Records from a data collection

☆ ☆ ☆ ☆

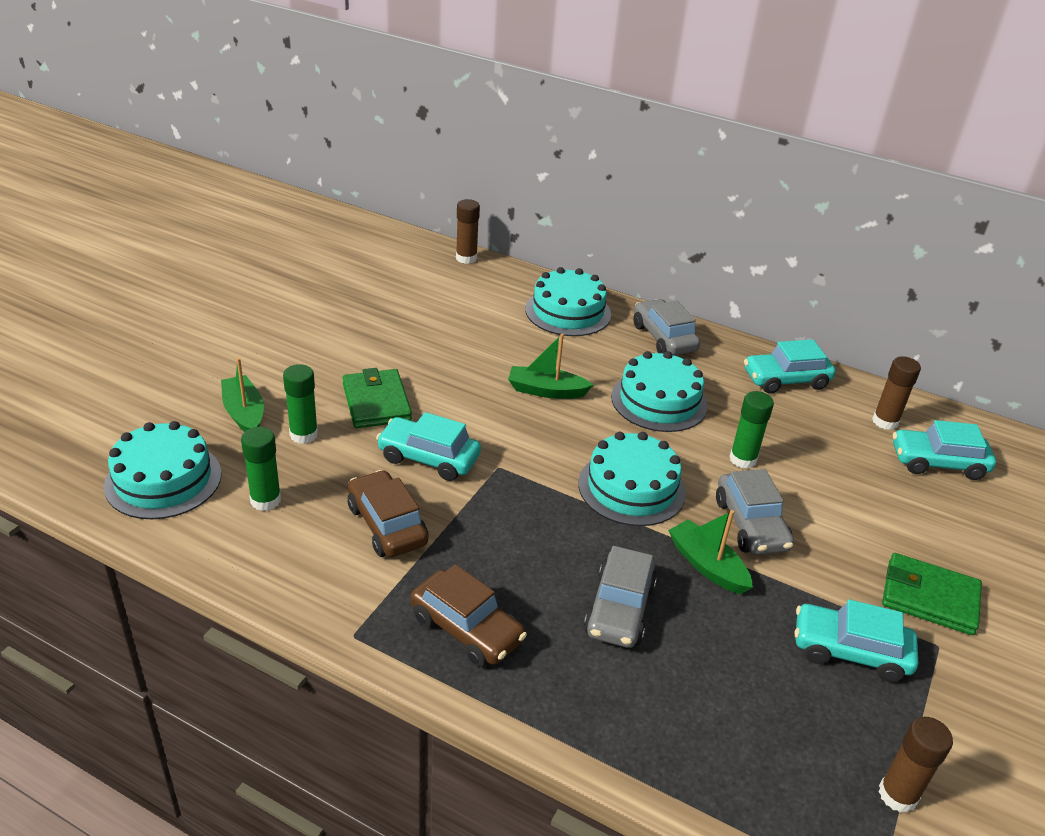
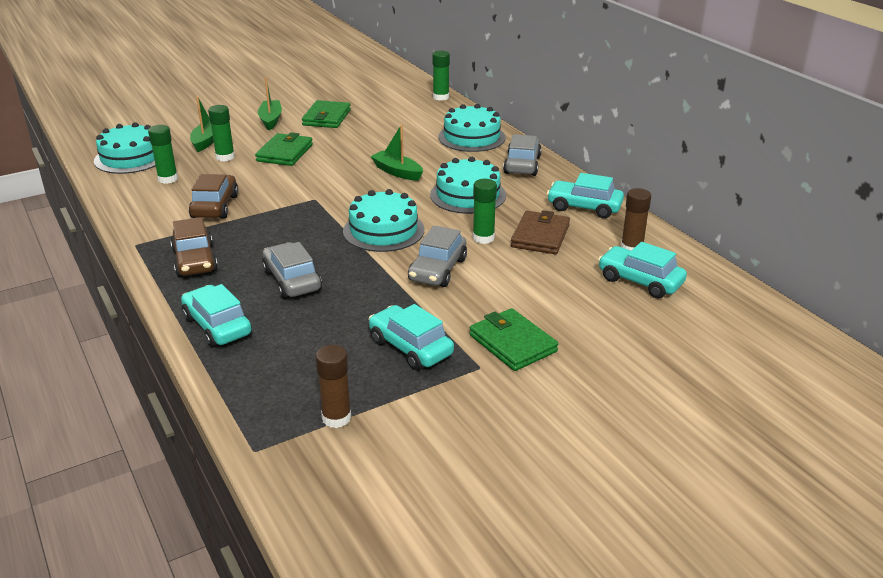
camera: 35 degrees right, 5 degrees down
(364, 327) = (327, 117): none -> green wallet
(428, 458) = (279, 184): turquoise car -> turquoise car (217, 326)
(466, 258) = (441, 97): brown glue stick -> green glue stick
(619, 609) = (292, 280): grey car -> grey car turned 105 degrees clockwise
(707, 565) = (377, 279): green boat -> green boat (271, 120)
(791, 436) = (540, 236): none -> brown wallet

☆ ☆ ☆ ☆

Return solely the count of lines in the data above in which the word "brown" occurs.

• ANSWER FOR THE TASK: 2